Records shown START

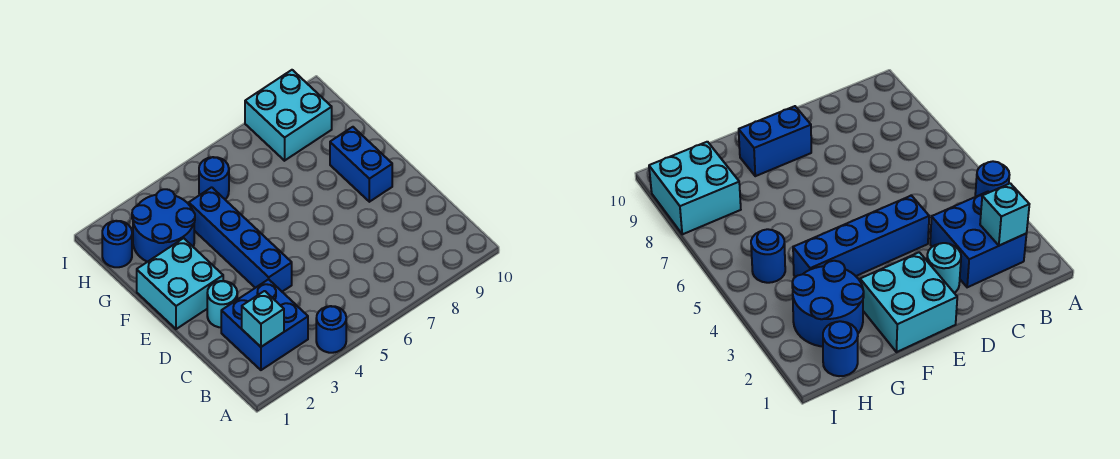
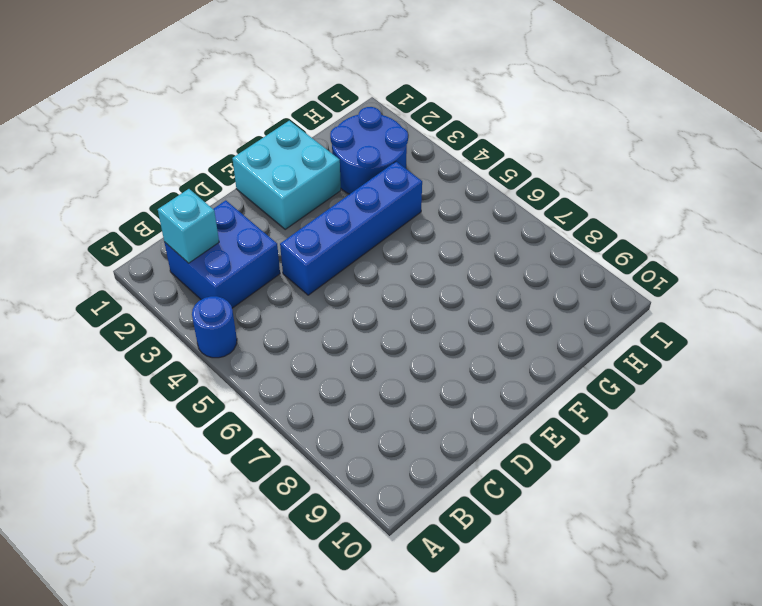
none -> cyan round brick D2 level 1
none -> blue brick E9:F9 level 1

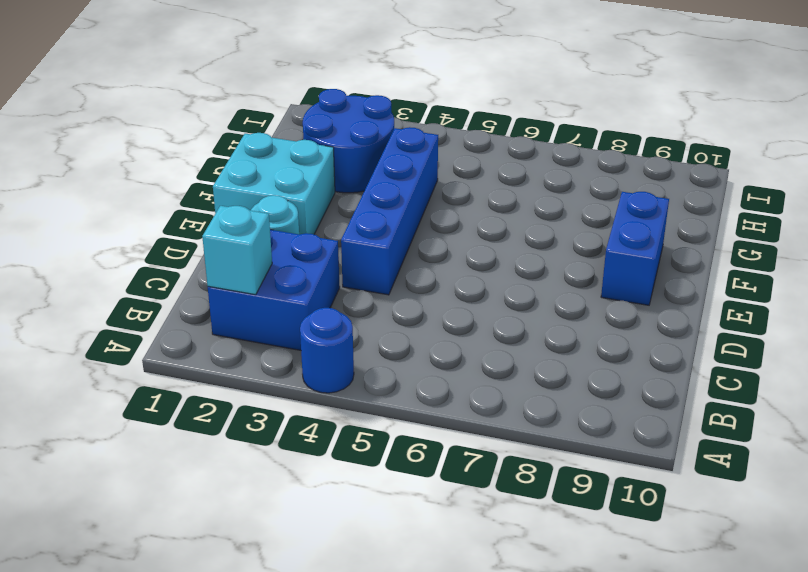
none -> blue round brick H1 level 1
none -> blue round brick H5 level 1

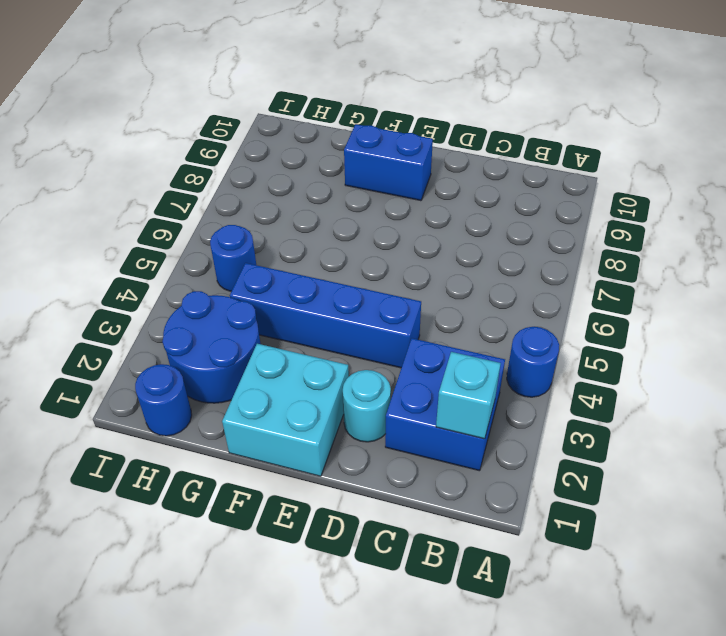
none -> cyan brick H8:I9 level 1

Records shown END

**Assignment**
Restate each entry word for word, leaving out any pictures.

**Result of this exercise**
none -> cyan round brick D2 level 1
none -> blue brick E9:F9 level 1

none -> blue round brick H1 level 1
none -> blue round brick H5 level 1

none -> cyan brick H8:I9 level 1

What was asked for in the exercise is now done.